Start of Block

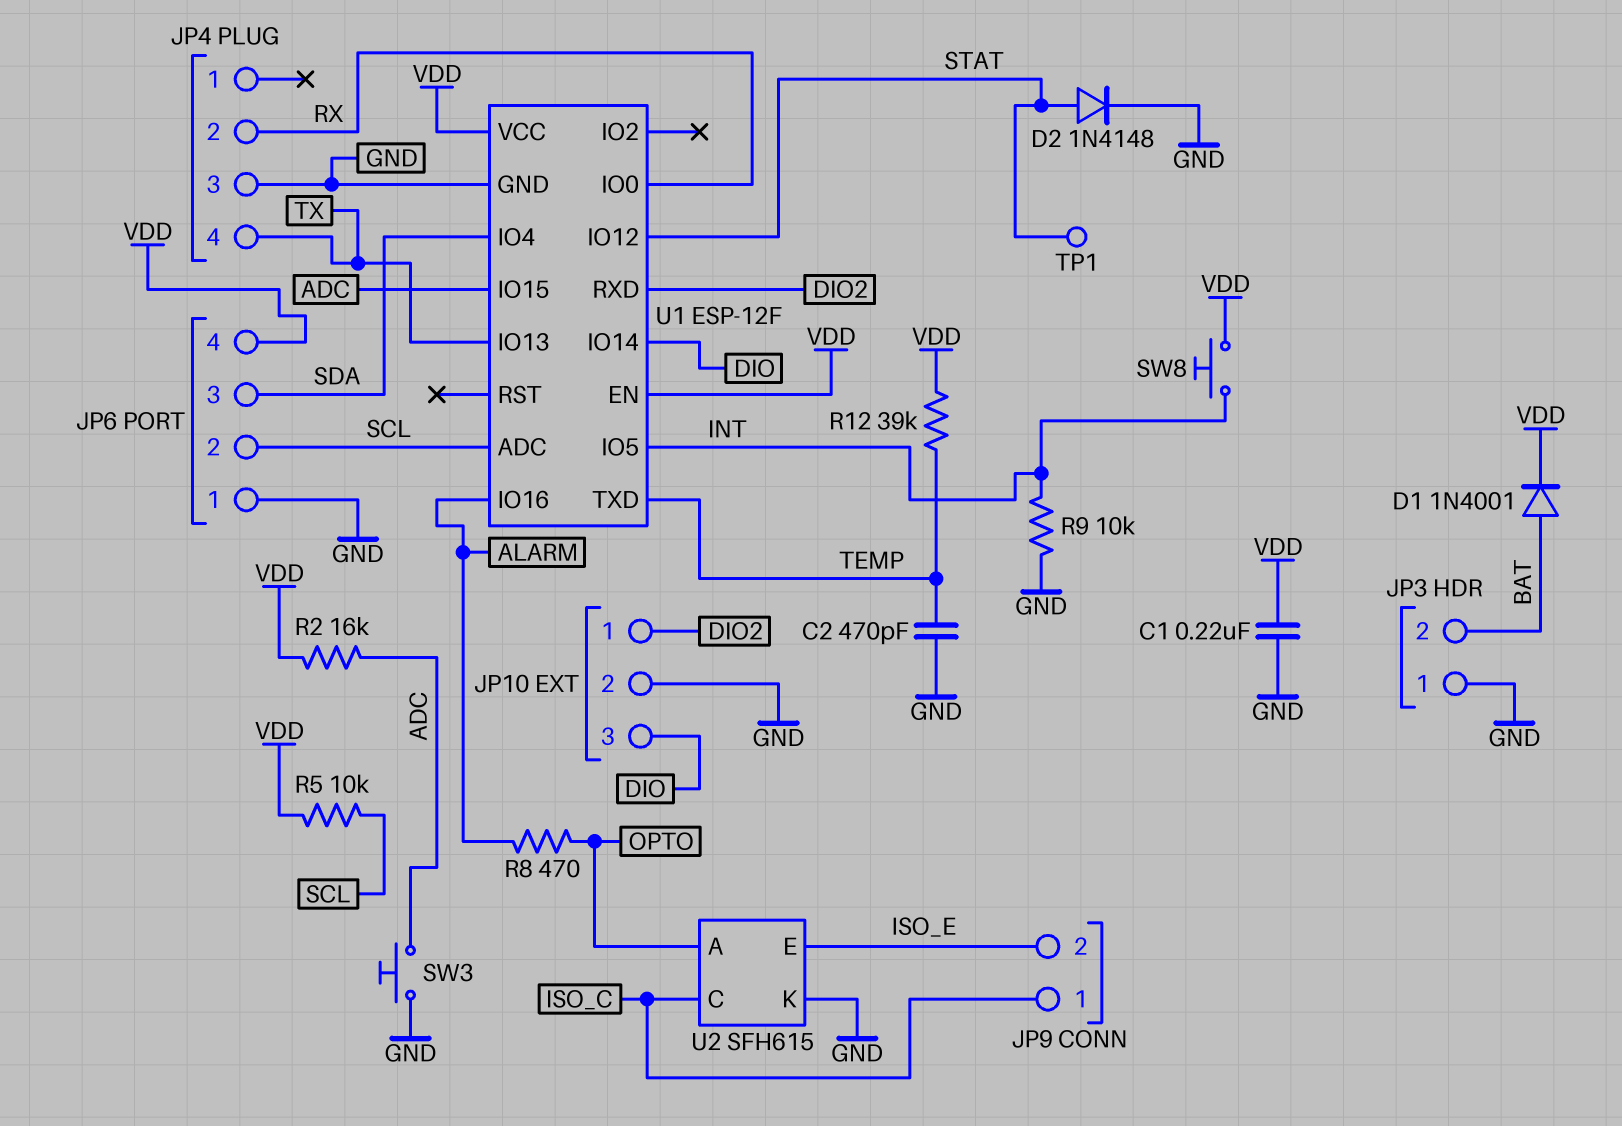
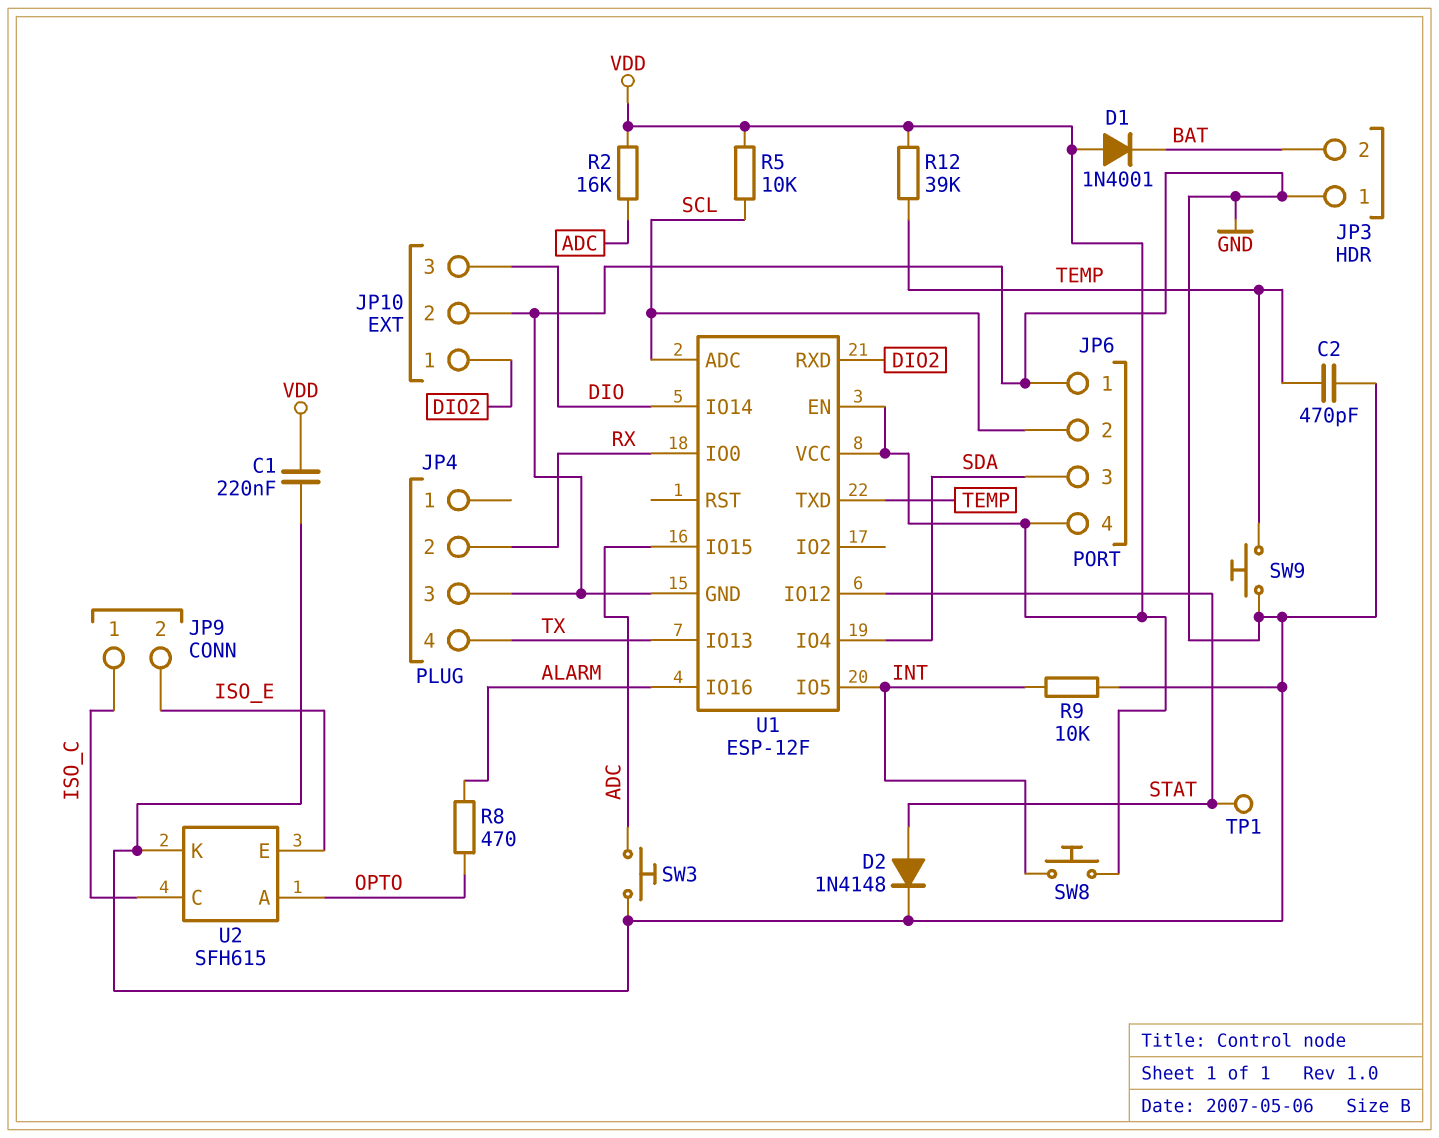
D1: diode 1N4001 (A BAT, K VDD) -> diode 1N4001 (A VDD, K BAT)
SW9: none -> button (GND, TEMP)

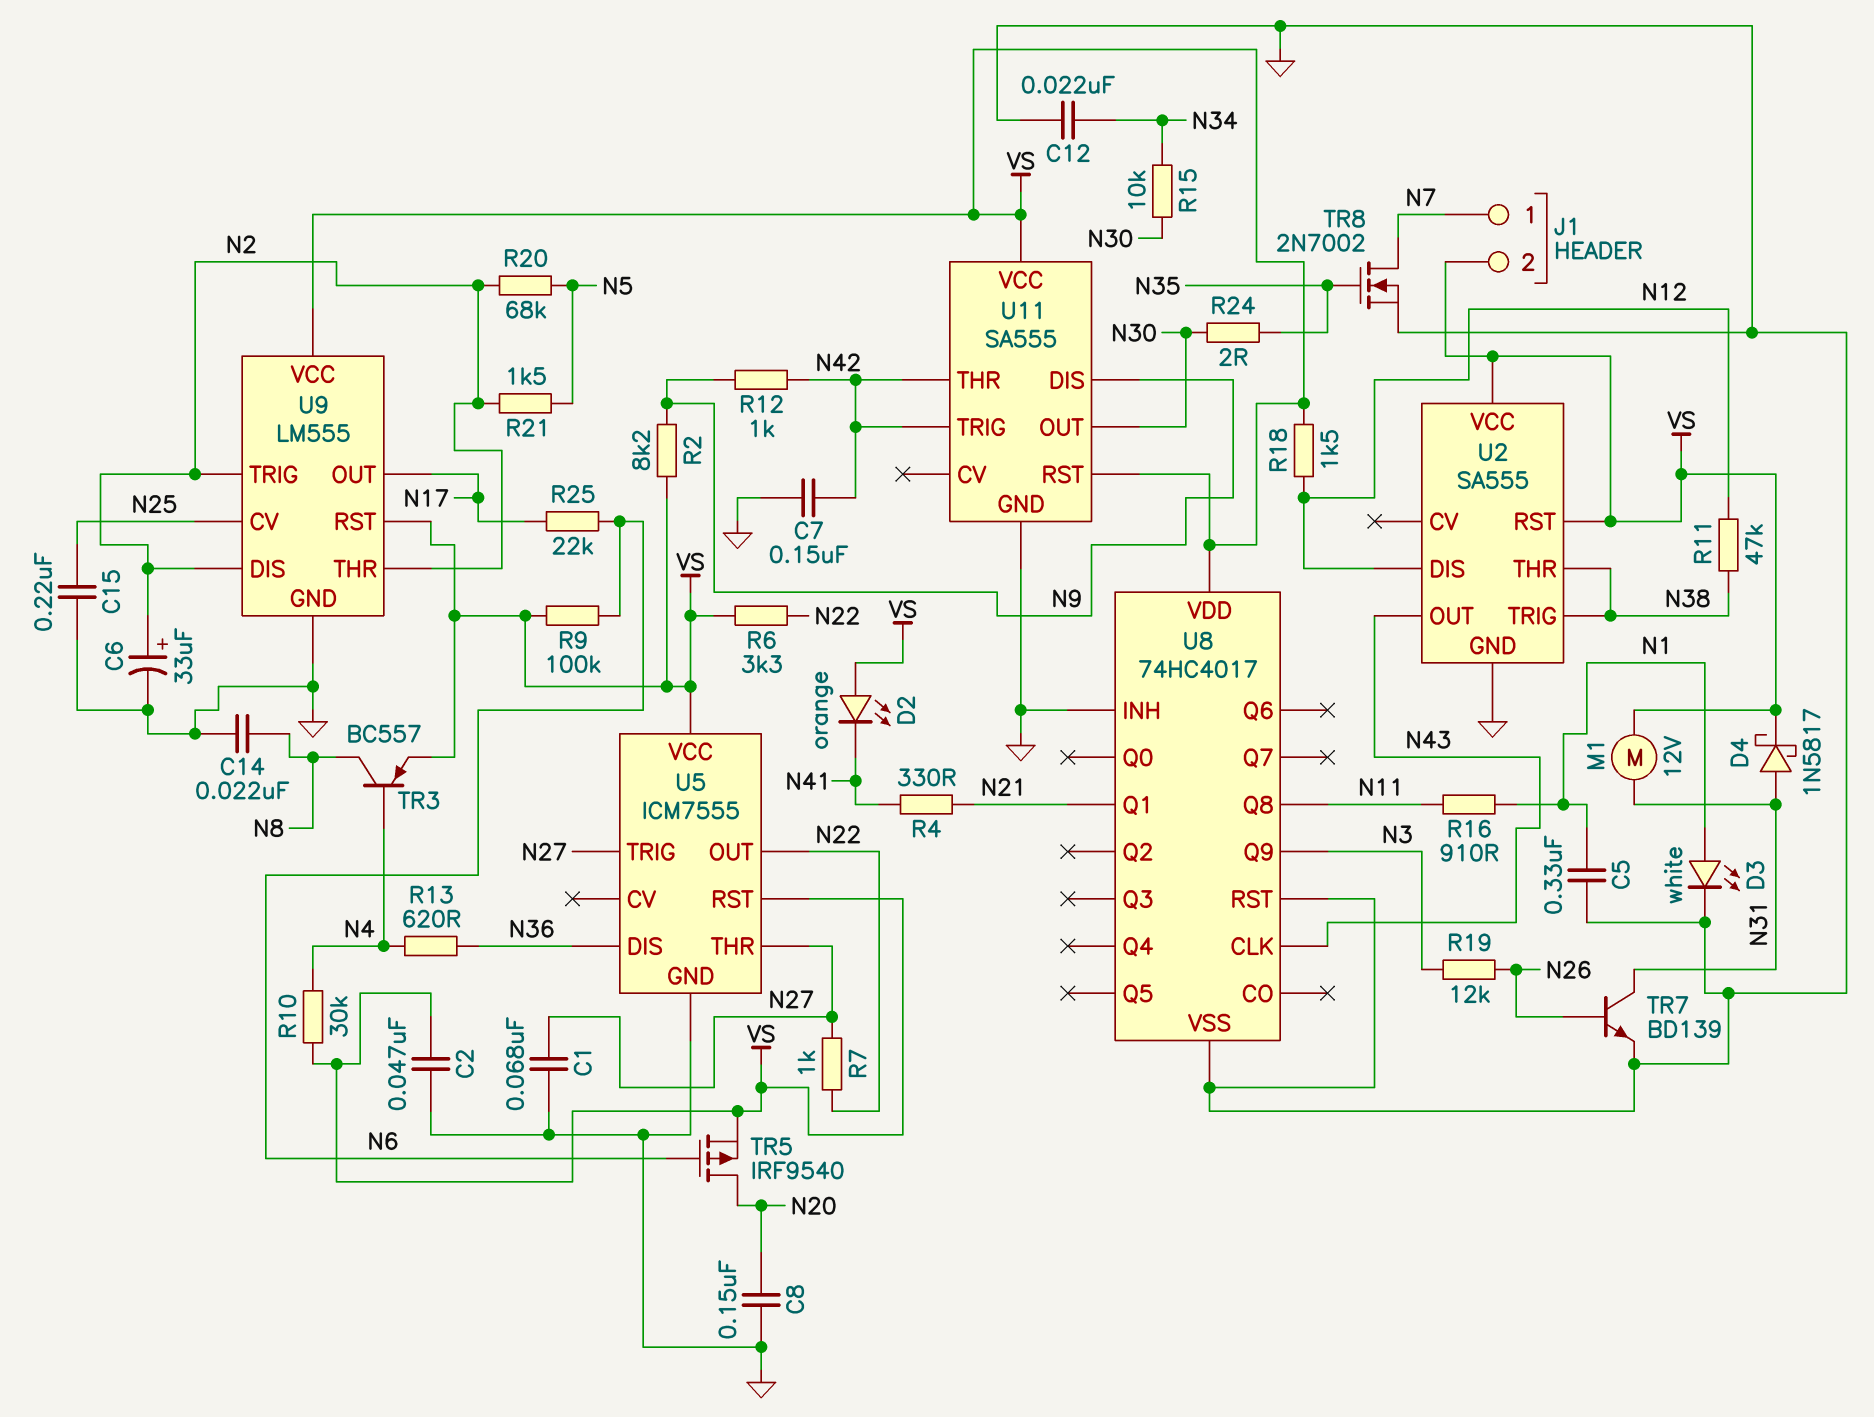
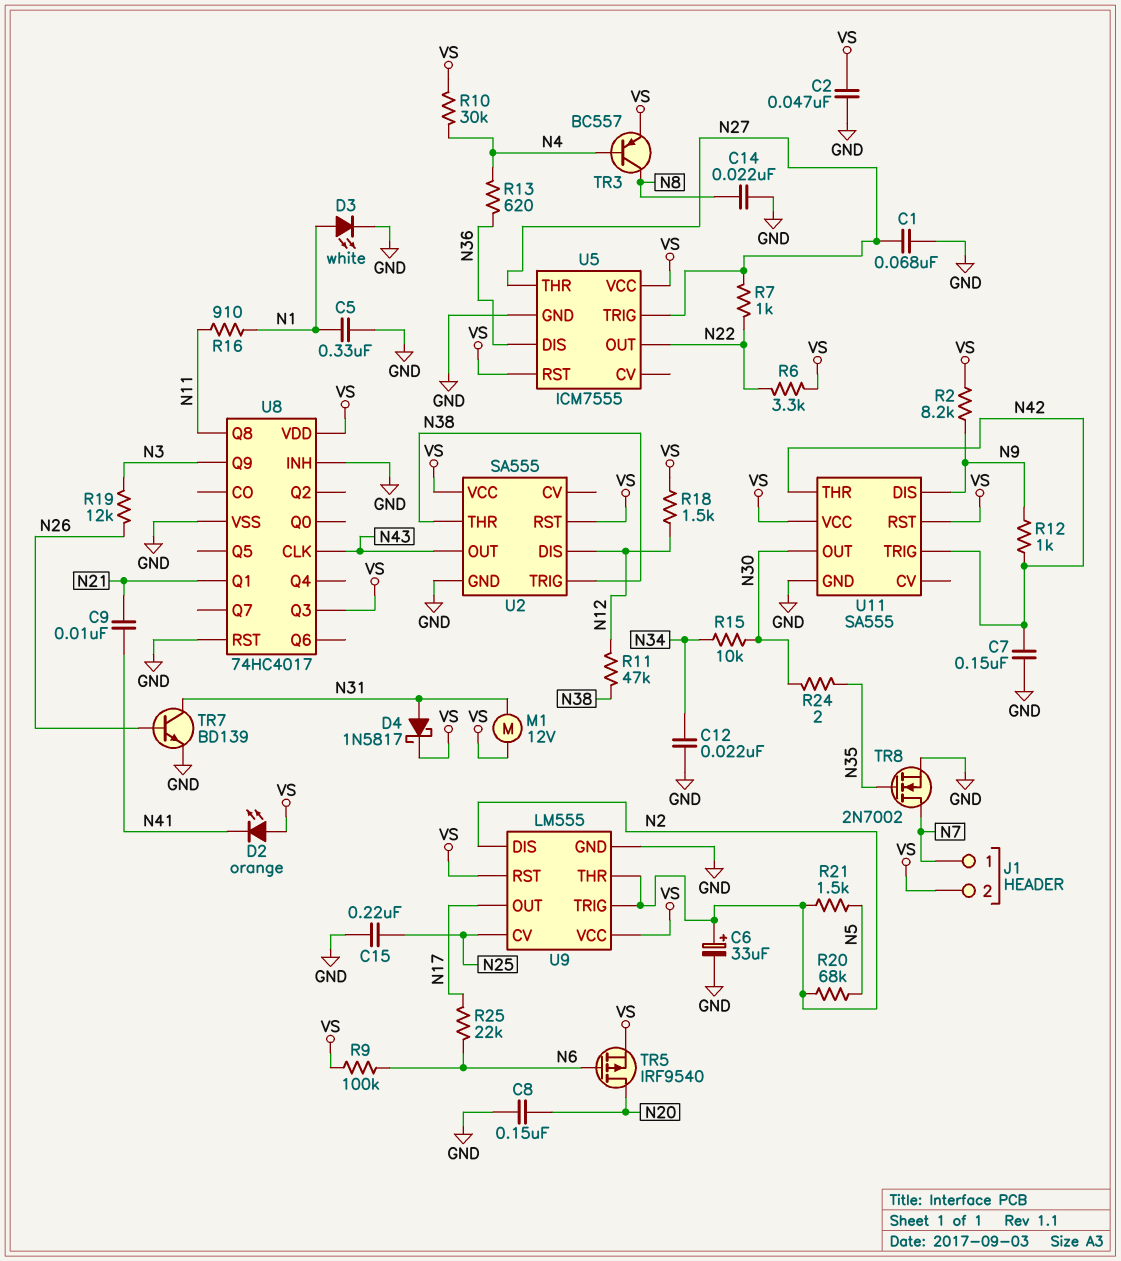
C9: none -> 10nF (N21, N41)
R4: 330 (N21, N41) -> none
U8 pin Q3: none -> VS

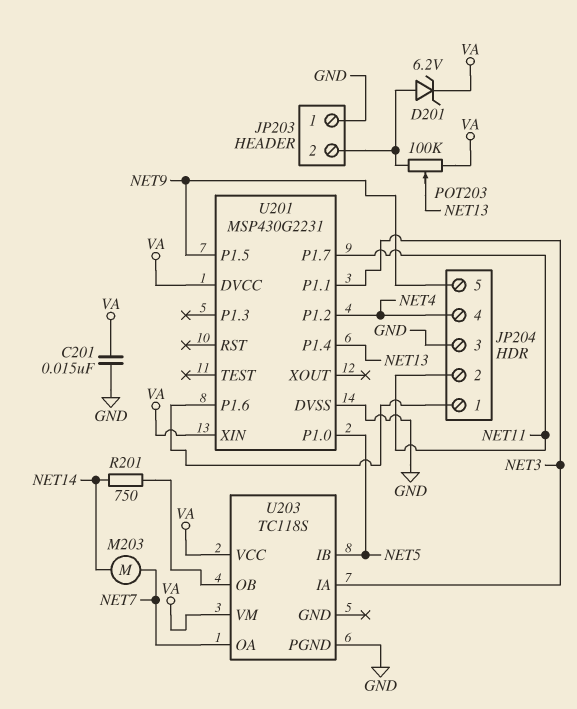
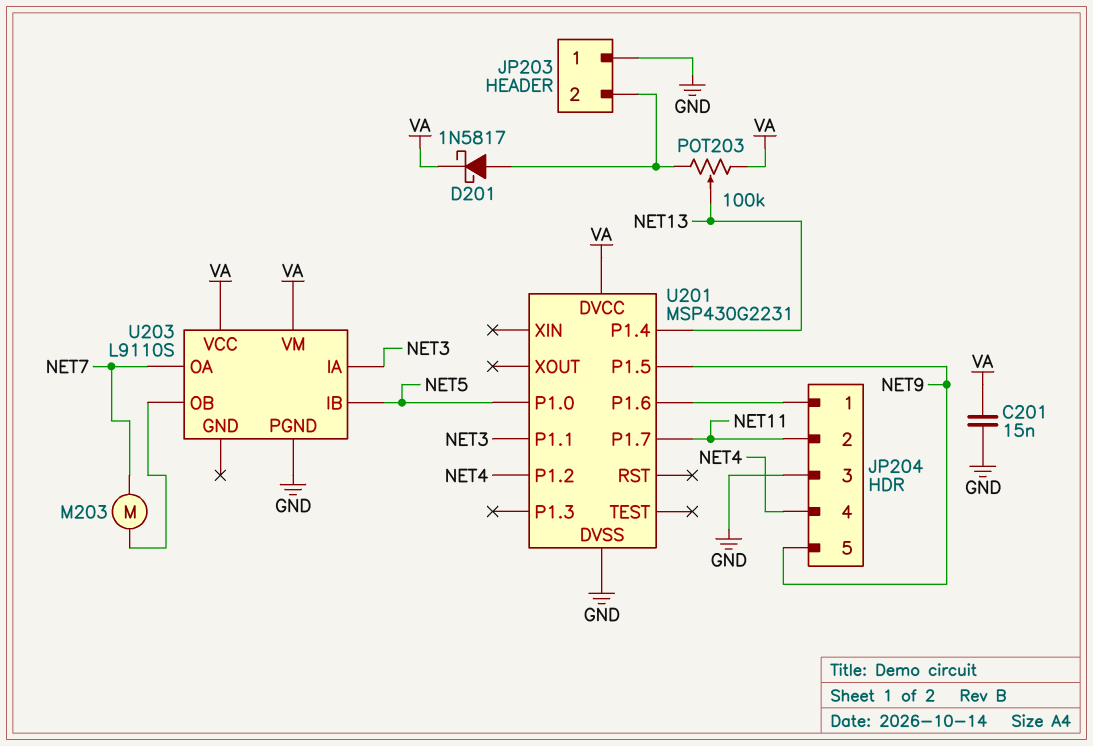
D201: zener 6.2V (A JP203/2, K VA) -> schottky 1N5817 (A JP203/2, K VA)
M203: motor (NET7, NET14) -> motor (NET7, U203/OB)
R201: 750 (NET14, U203/OB) -> none
U201 pin XIN: VA -> none
U203: TC118S -> L9110S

End of Block

Nothing but the lines from the line containing "R4: 330 (N21, N41) -> none" to the end of the records above should be repeated, exactly and with every picture omitted.

> _Solution for this problem_:
R4: 330 (N21, N41) -> none
U8 pin Q3: none -> VS

D201: zener 6.2V (A JP203/2, K VA) -> schottky 1N5817 (A JP203/2, K VA)
M203: motor (NET7, NET14) -> motor (NET7, U203/OB)
R201: 750 (NET14, U203/OB) -> none
U201 pin XIN: VA -> none
U203: TC118S -> L9110S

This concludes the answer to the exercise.